What is being asked » Your answer must be only the lines below from the one containing "DIGITS pin CLK: D8 -> D3" through the one containing "SD pin GND: 5V -> GND", copied exactly, with the pictures left out.

Dataset extract »
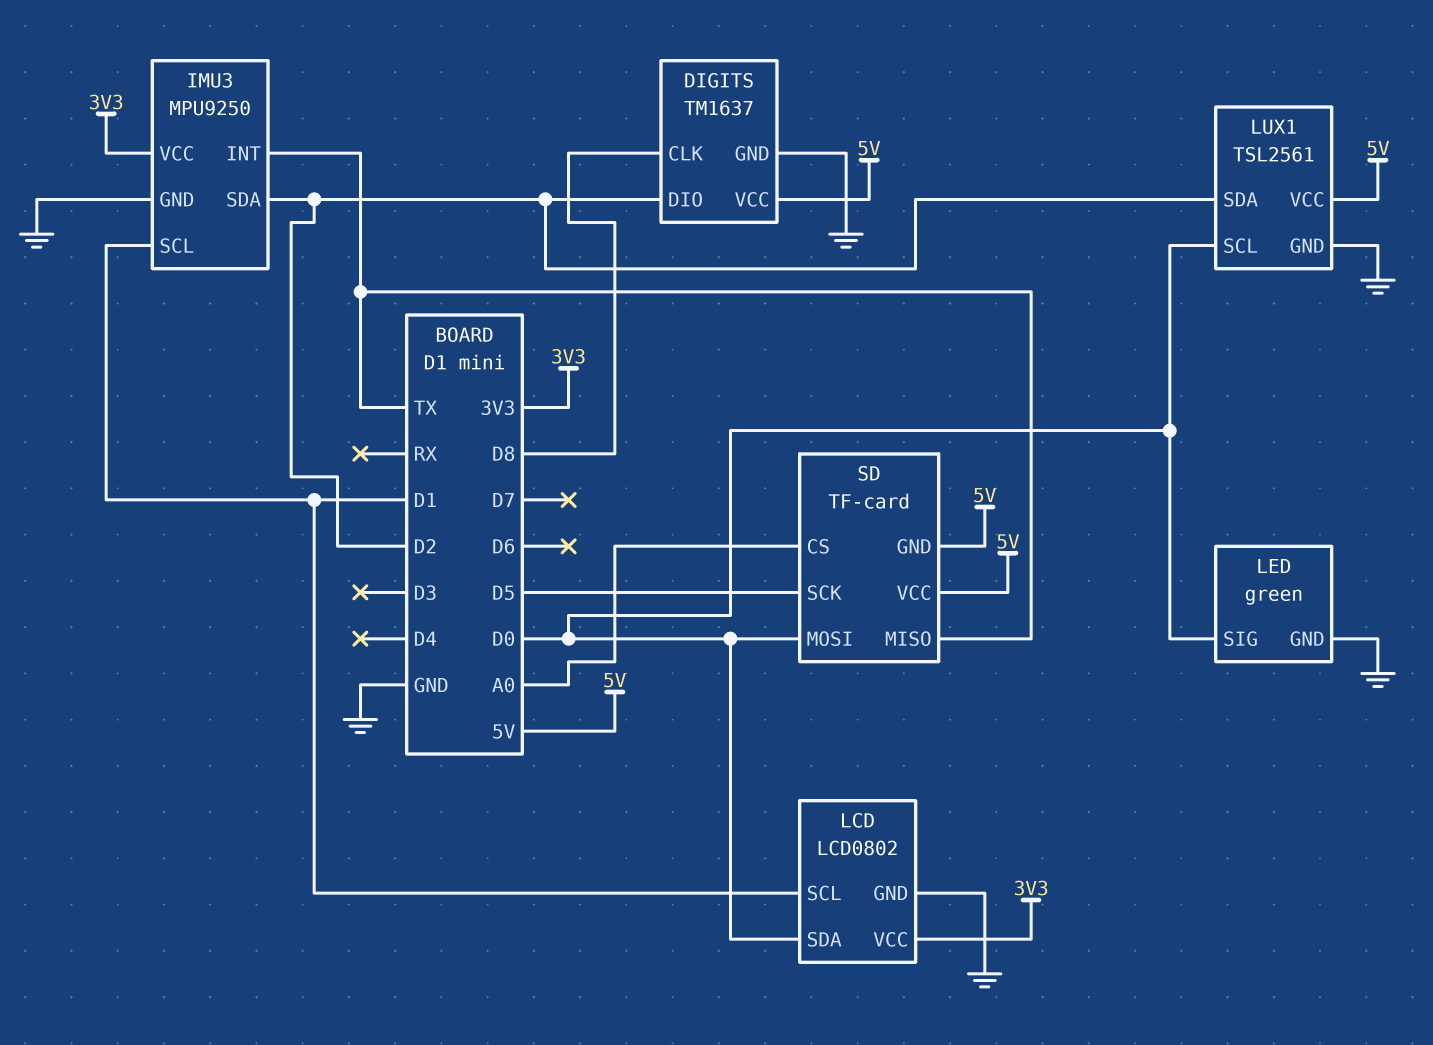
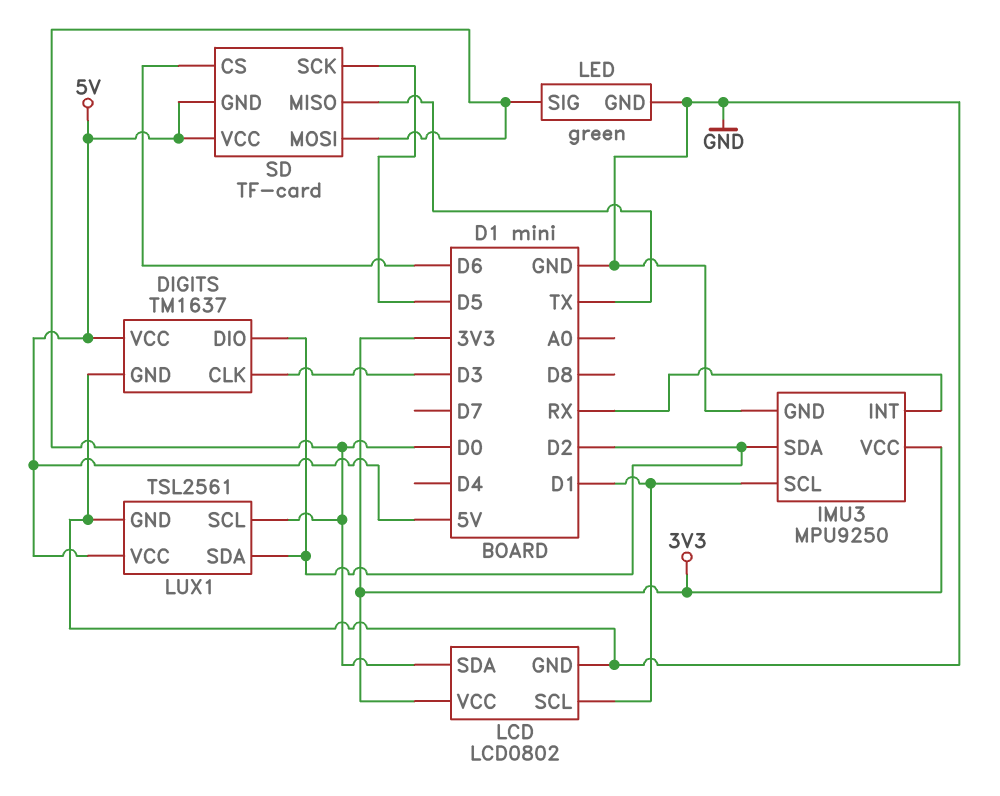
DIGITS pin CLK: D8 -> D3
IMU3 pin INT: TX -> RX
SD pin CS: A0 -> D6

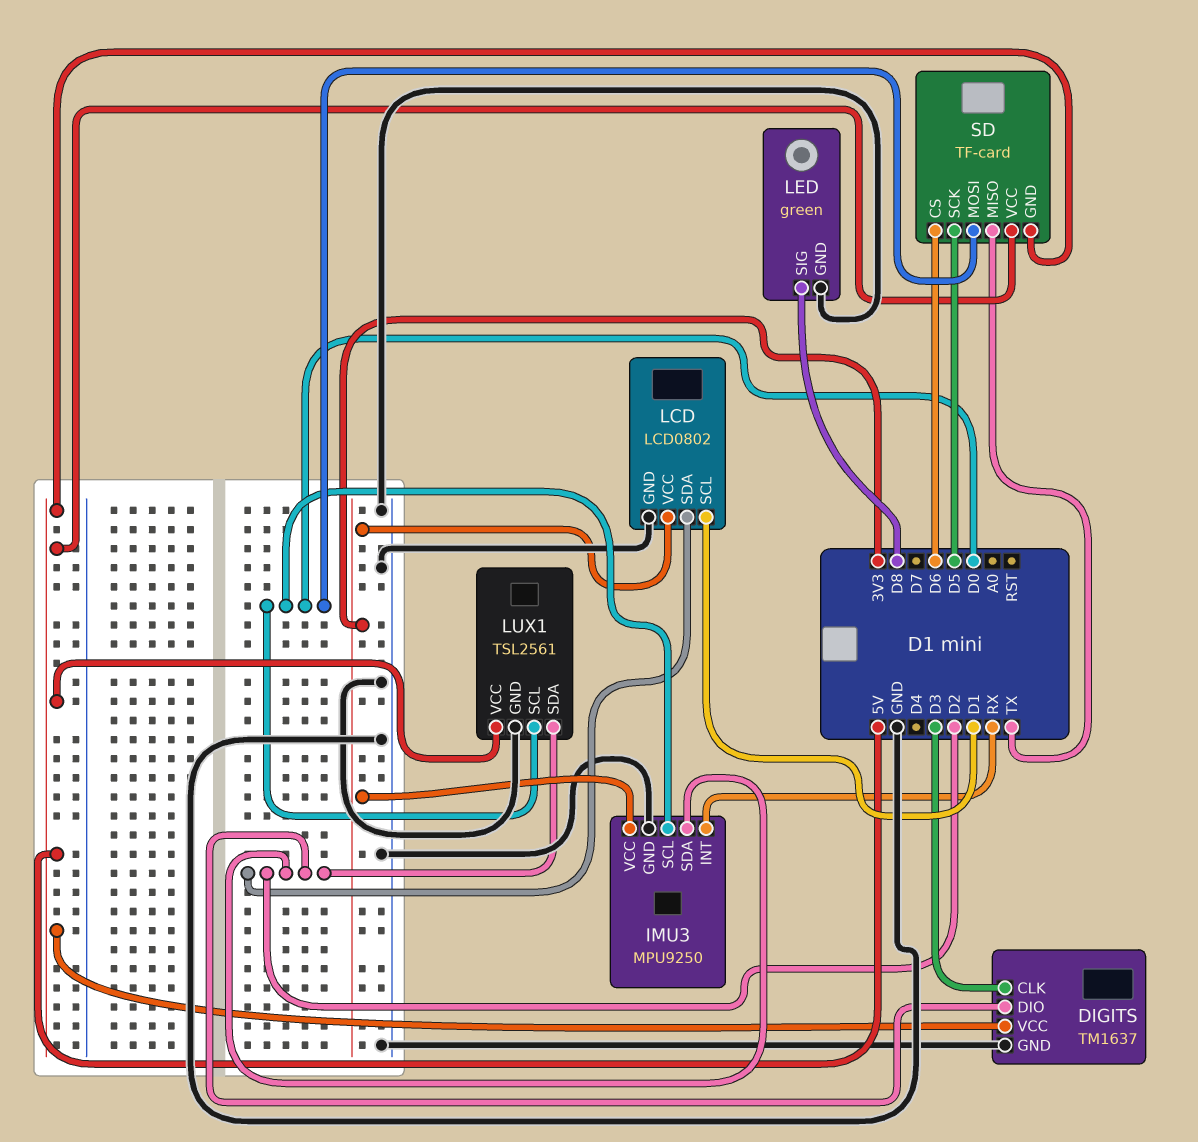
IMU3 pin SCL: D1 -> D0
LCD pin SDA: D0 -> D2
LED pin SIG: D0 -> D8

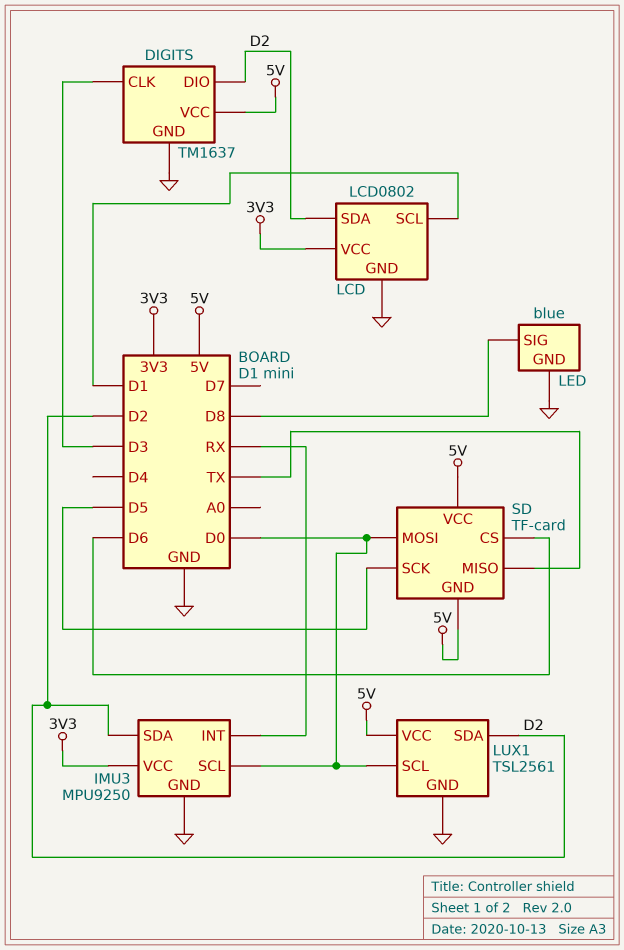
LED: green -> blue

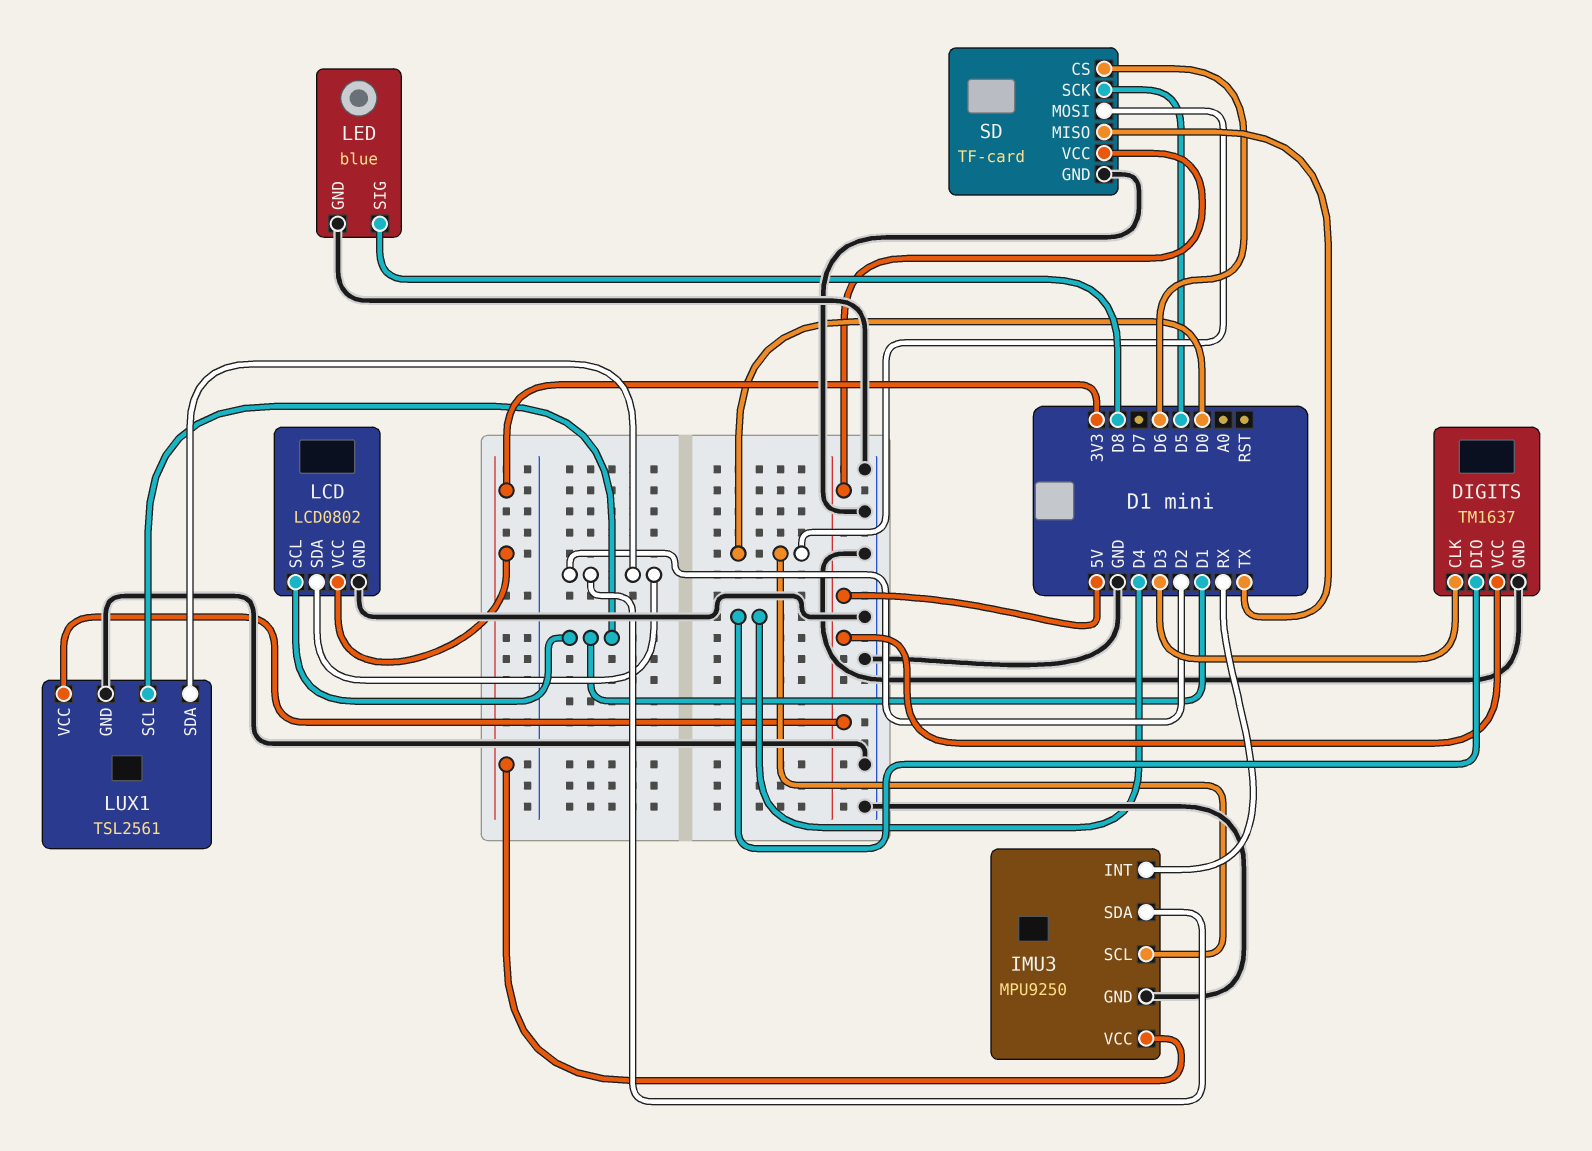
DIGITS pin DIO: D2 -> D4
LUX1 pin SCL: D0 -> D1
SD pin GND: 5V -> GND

* * *

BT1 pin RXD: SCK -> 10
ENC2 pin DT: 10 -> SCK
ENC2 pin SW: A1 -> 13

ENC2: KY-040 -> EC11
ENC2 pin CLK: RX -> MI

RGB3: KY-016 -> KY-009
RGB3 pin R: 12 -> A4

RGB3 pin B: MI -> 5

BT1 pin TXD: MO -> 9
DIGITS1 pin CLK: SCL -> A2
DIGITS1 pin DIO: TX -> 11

Reply to the exercise »
DIGITS pin CLK: D8 -> D3
IMU3 pin INT: TX -> RX
SD pin CS: A0 -> D6

IMU3 pin SCL: D1 -> D0
LCD pin SDA: D0 -> D2
LED pin SIG: D0 -> D8

LED: green -> blue

DIGITS pin DIO: D2 -> D4
LUX1 pin SCL: D0 -> D1
SD pin GND: 5V -> GND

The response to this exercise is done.